Task item:
Among the lines below, the one containing "(341, 140) = (684, 476): yellow" opens the range and the one containing "(435, 202) = (229, 198): blue" closes it. Print that range exactly, without the pictures.

Extracted data:
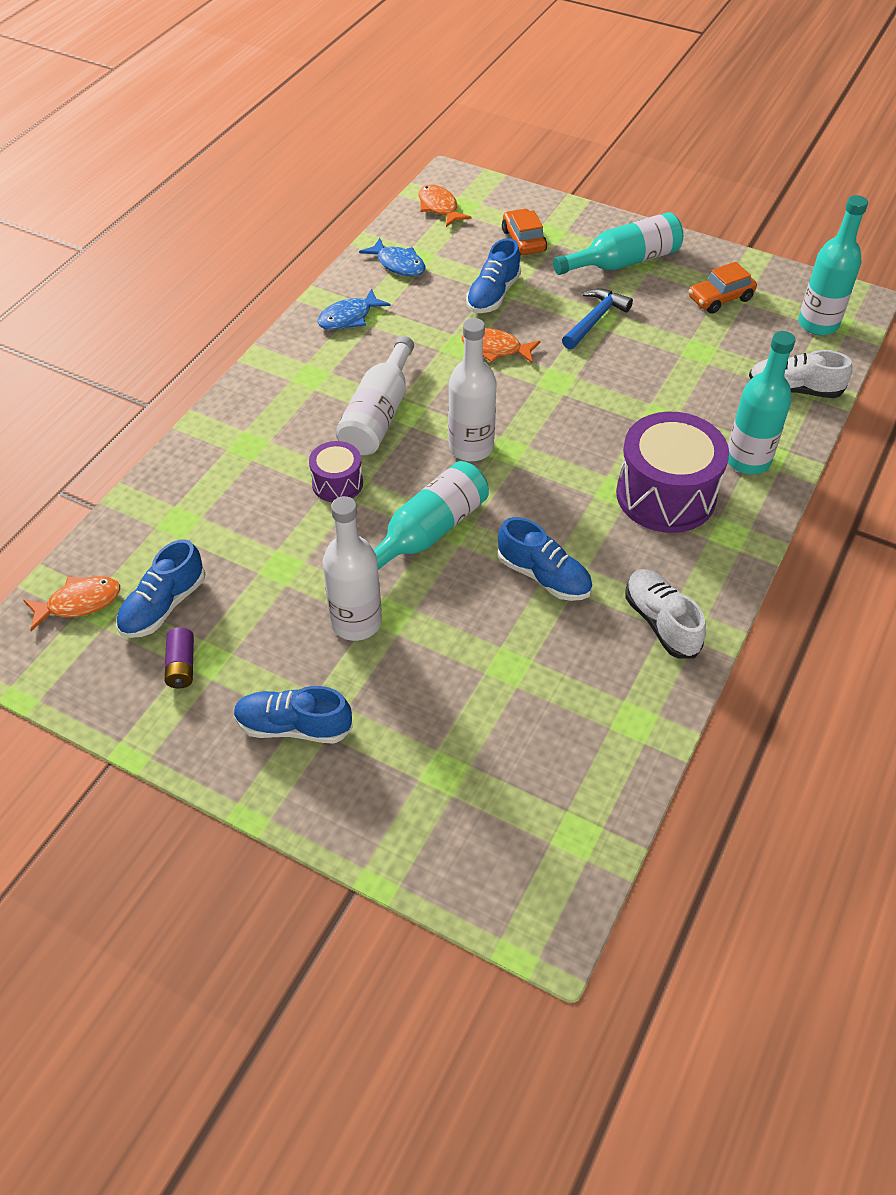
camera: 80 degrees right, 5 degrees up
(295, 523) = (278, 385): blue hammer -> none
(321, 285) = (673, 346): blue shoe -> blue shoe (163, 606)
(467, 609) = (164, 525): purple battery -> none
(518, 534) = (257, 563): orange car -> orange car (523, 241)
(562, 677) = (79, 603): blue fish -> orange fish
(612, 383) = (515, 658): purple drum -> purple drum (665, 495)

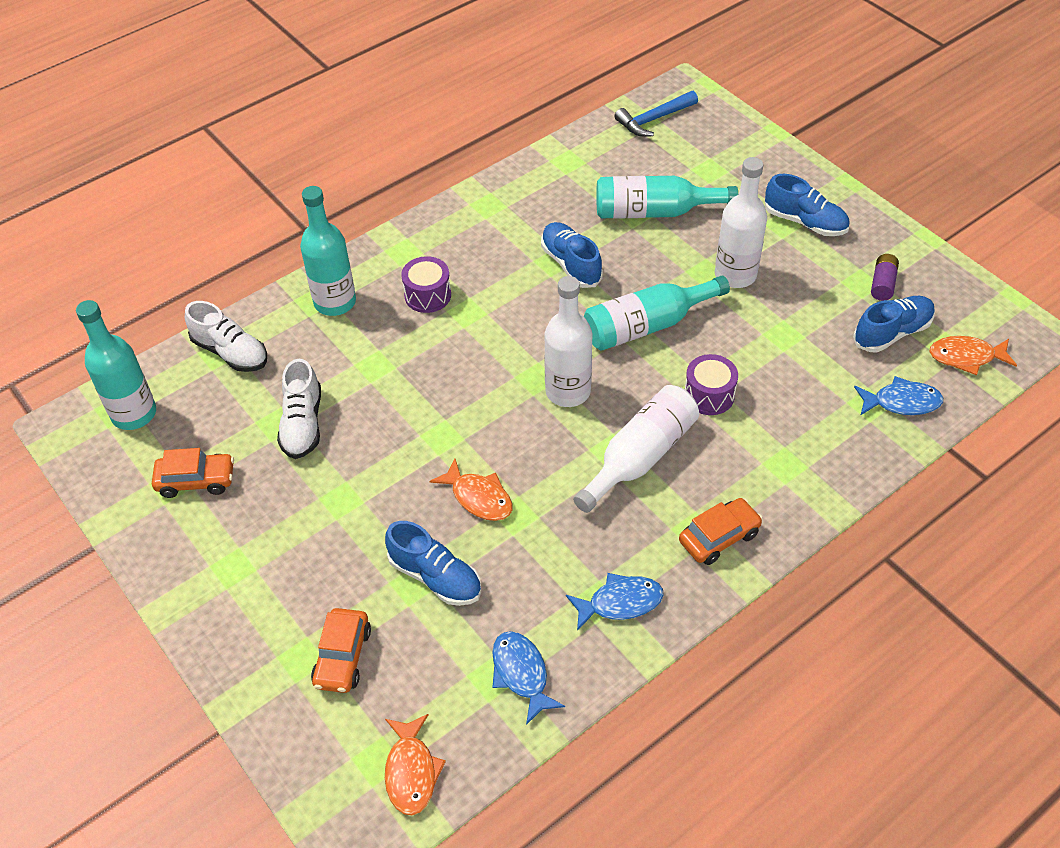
camera: 155 degrees left, 0 degrees up
(145, 533) = (901, 402): none -> blue fish
(288, 377) = (719, 537): none -> orange car
(493, 295) = (435, 577): blue shoe -> blue shoe turned 75 degrees clockwise
(595, 320) = (348, 499): blue hammer -> blue hammer (653, 120)
(623, 262) = (252, 573): turquoise bottle -> turquoise bottle (654, 212)
(661, 622) = (505, 209): white shoe -> white shoe (302, 424)
(665, 495) = (428, 295): purple drum -> purple drum, size x0.52

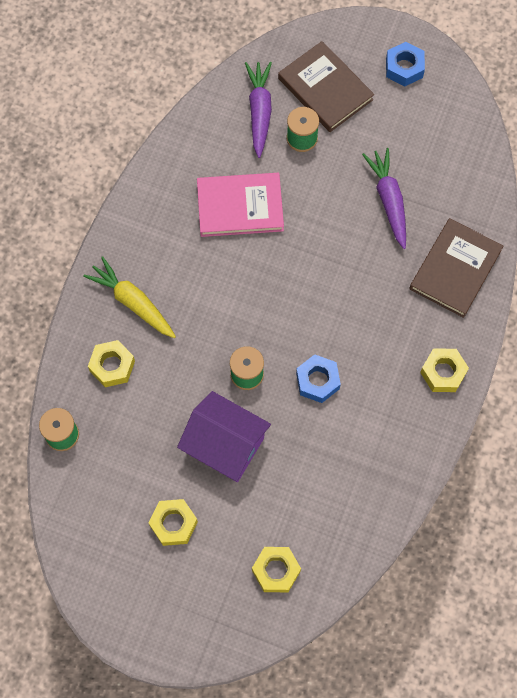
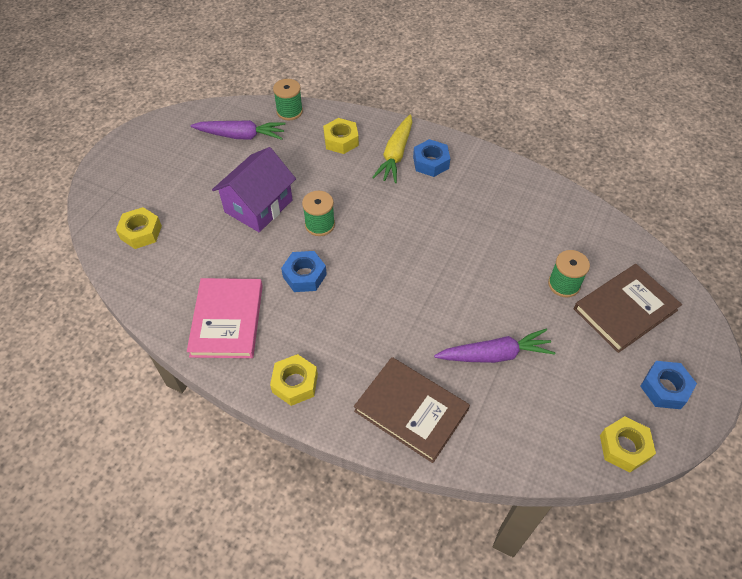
camera: 95 degrees right, 15 degrees down
(133, 302) = (395, 155): yellow carrot -> yellow carrot turned 150 degrees clockwise
(143, 264) = (431, 162): none -> blue nut
(173, 524) = (201, 171): yellow nut -> yellow nut (624, 447)
(240, 206) = (486, 230): pink book -> pink book (227, 320)
(259, 111) = (591, 252): purple carrot -> purple carrot (241, 136)

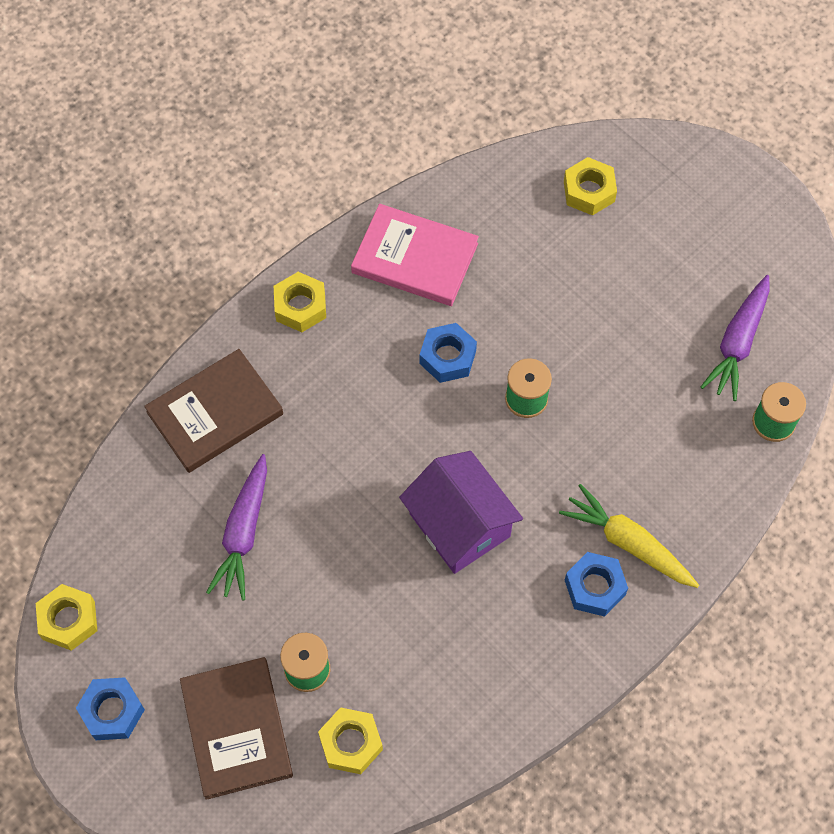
camera: 110 degrees right, 10 degrees up
(258, 206) = (587, 333): purple house -> purple house (459, 525)
(341, 140) = (684, 476): yellow nut -> yellow nut (351, 743)

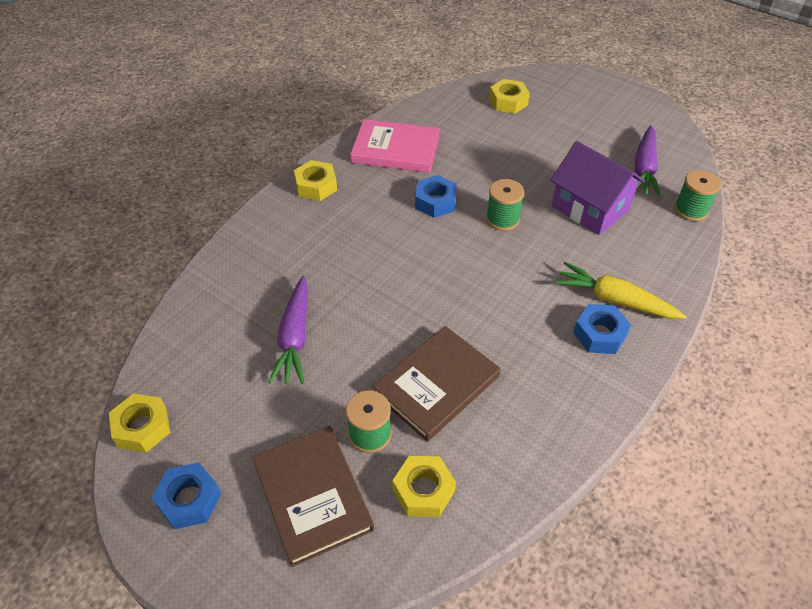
camera: 10 degrees left, 15 degrees down
(215, 413) = (259, 259): brown book -> brown book (436, 385)
(459, 525) = (475, 306): purple house -> purple house (590, 208)

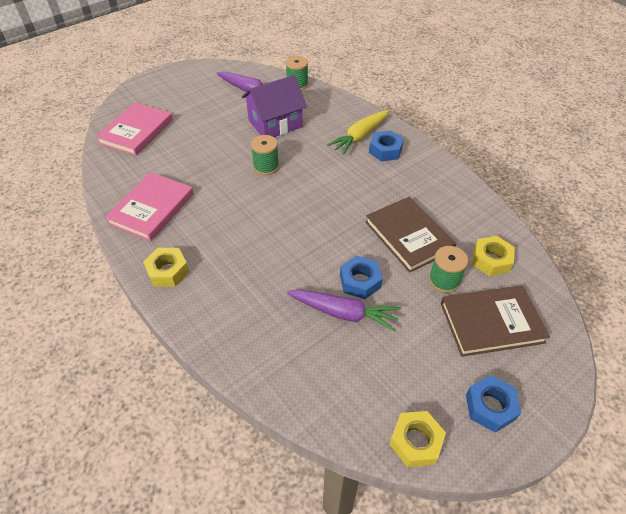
camera: 75 degrees left, 0 degrees up
(435, 202) = (229, 198): blue nut -> blue nut (360, 281)
(508, 102) = (136, 131): yellow nut -> pink book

Exercise result:
(341, 140) = (684, 476): yellow nut -> yellow nut (351, 743)

camera: 10 degrees left, 15 degrees down
(215, 413) = (259, 259): brown book -> brown book (436, 385)
(459, 525) = (475, 306): purple house -> purple house (590, 208)

camera: 75 degrees left, 0 degrees up
(435, 202) = (229, 198): blue nut -> blue nut (360, 281)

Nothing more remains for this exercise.